Problem to work on:
Your answer must be the lines from the one containing "none -> purple plate H1:I1 level 1" through the last line of the records below, copied exactly, with the pictures left out.

Material for the task:

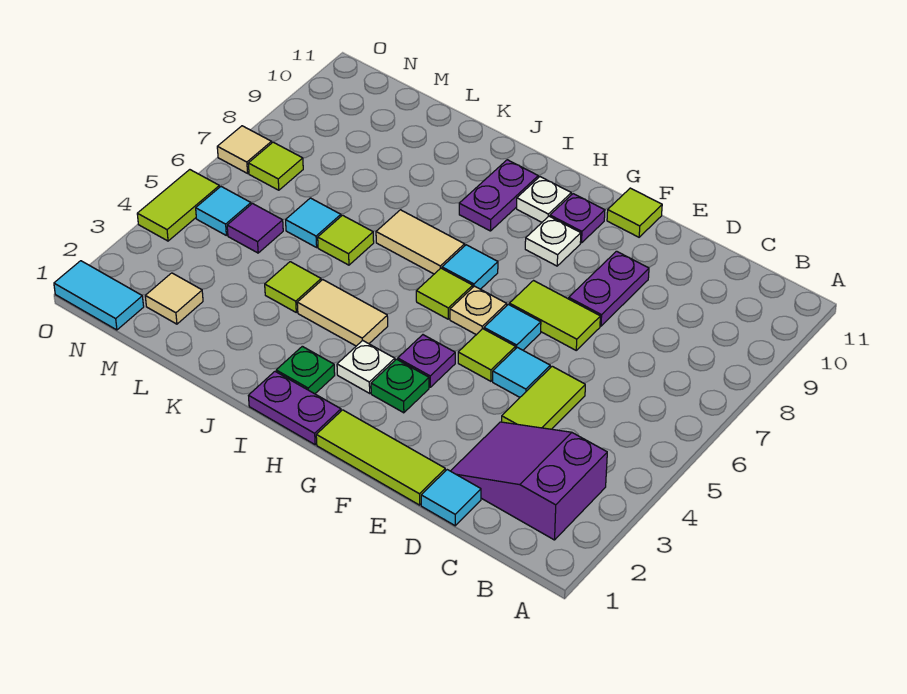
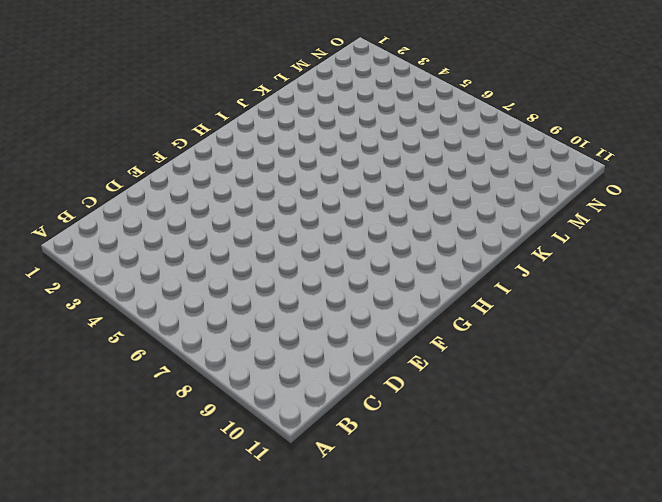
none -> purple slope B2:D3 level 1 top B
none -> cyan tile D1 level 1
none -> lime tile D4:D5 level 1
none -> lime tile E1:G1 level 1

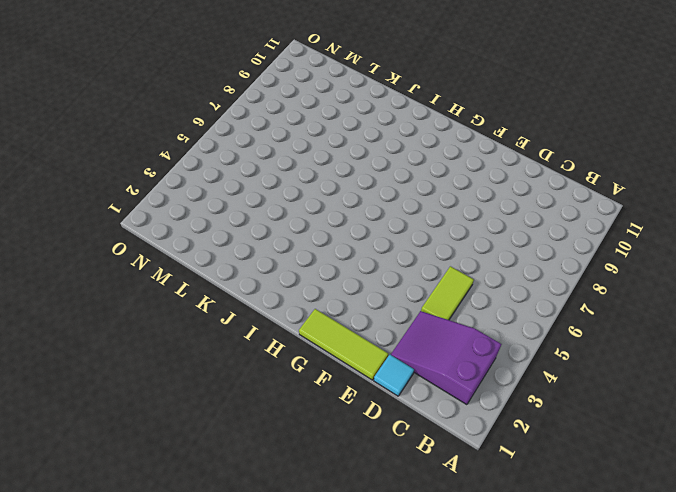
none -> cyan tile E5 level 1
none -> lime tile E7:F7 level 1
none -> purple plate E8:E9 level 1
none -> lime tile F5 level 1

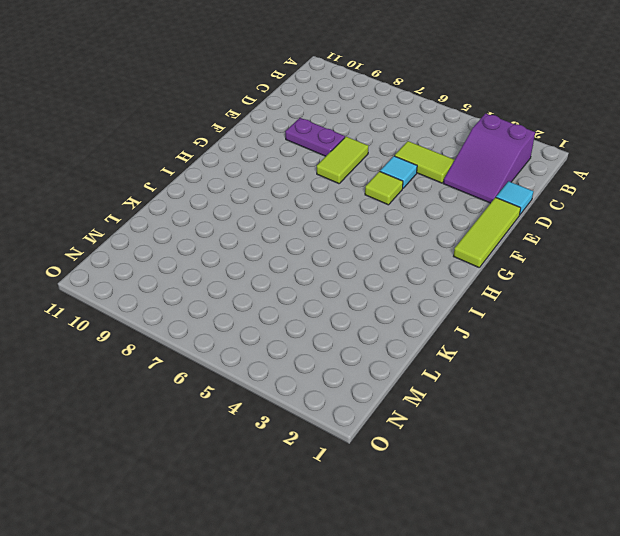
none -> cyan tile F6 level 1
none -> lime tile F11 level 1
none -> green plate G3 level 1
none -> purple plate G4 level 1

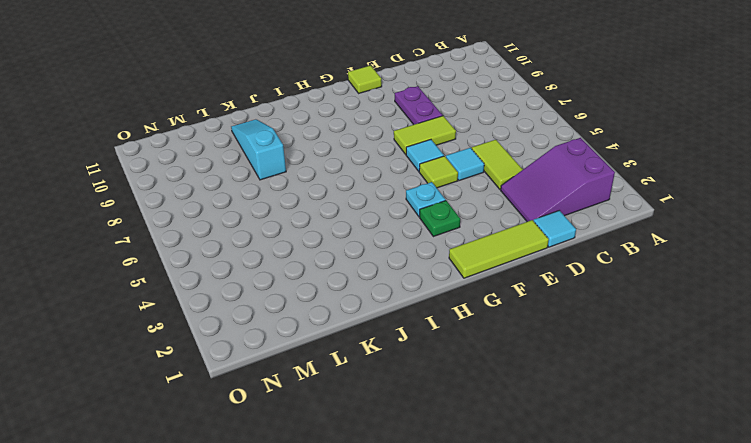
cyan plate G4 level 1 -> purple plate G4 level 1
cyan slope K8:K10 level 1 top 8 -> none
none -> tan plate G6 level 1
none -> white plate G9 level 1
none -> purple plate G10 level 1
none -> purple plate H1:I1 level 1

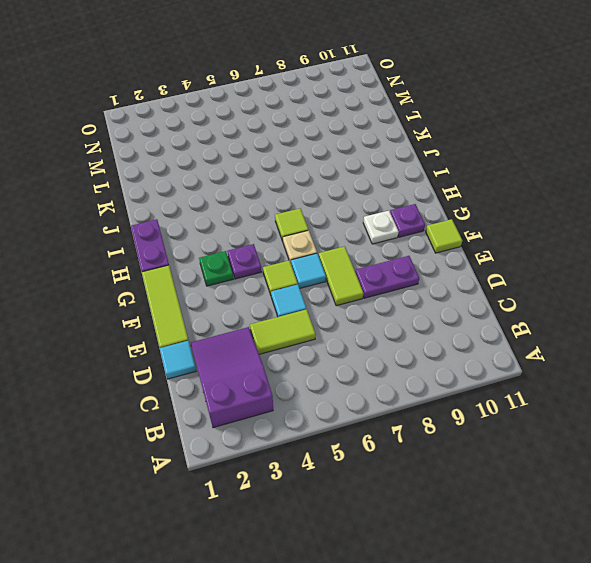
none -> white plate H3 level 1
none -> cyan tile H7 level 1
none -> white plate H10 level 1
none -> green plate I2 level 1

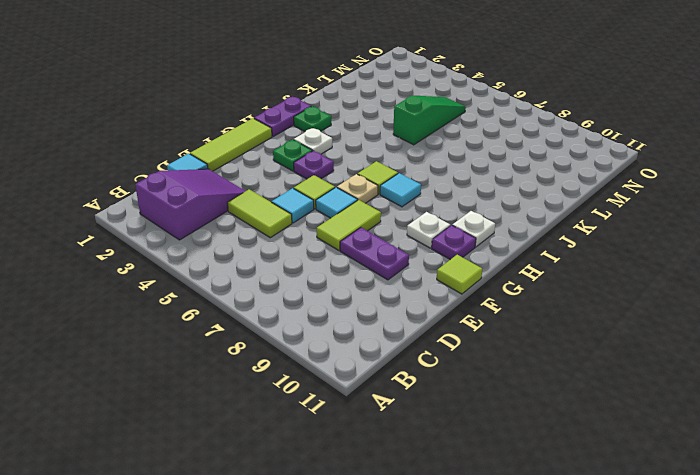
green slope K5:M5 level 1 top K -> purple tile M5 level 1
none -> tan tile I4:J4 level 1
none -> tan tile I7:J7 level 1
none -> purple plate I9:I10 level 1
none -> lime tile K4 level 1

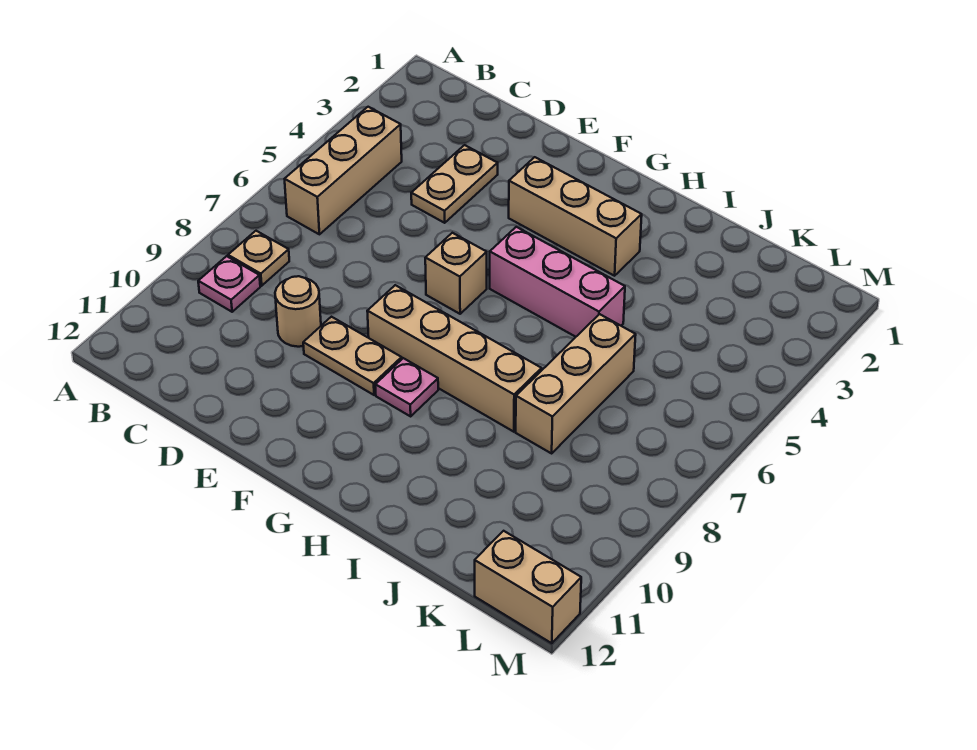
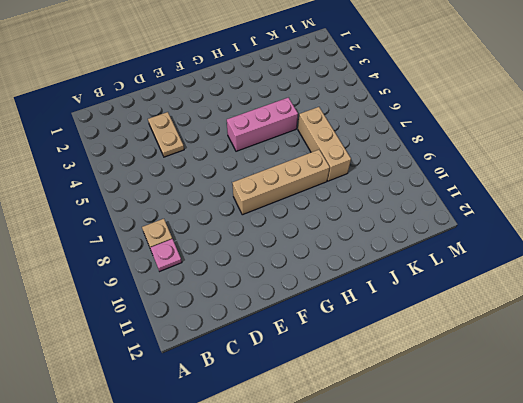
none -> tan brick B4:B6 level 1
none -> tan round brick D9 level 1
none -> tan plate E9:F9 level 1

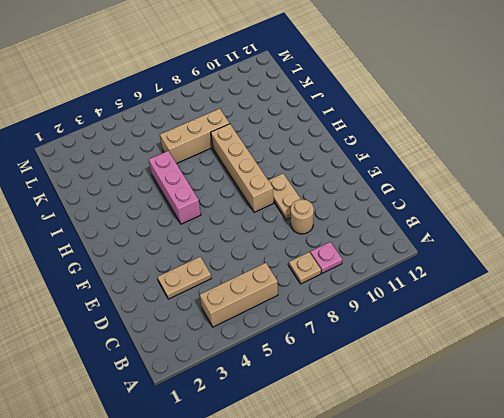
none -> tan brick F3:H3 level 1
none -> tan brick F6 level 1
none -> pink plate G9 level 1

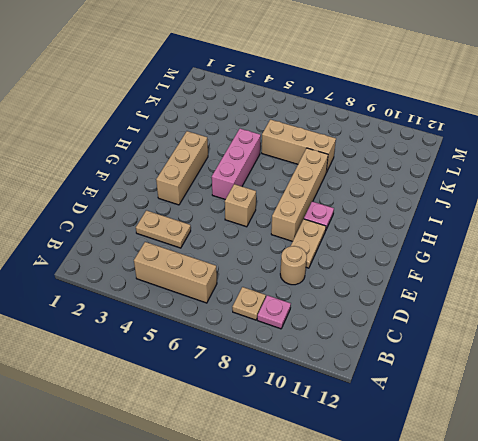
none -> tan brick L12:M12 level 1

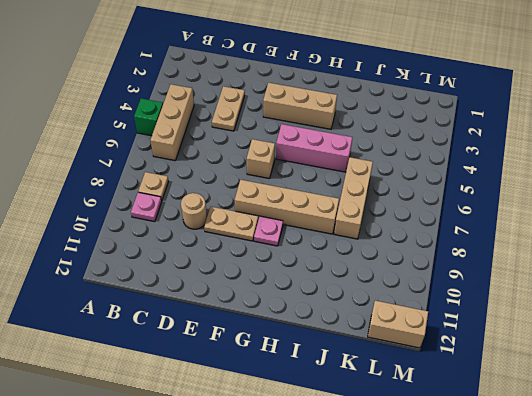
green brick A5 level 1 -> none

Response:
none -> purple plate H1:I1 level 1

none -> white plate H3 level 1
none -> cyan tile H7 level 1
none -> white plate H10 level 1
none -> green plate I2 level 1

green slope K5:M5 level 1 top K -> purple tile M5 level 1
none -> tan tile I4:J4 level 1
none -> tan tile I7:J7 level 1
none -> purple plate I9:I10 level 1
none -> lime tile K4 level 1

none -> tan brick B4:B6 level 1
none -> tan round brick D9 level 1
none -> tan plate E9:F9 level 1

none -> tan brick F3:H3 level 1
none -> tan brick F6 level 1
none -> pink plate G9 level 1

none -> tan brick L12:M12 level 1

green brick A5 level 1 -> none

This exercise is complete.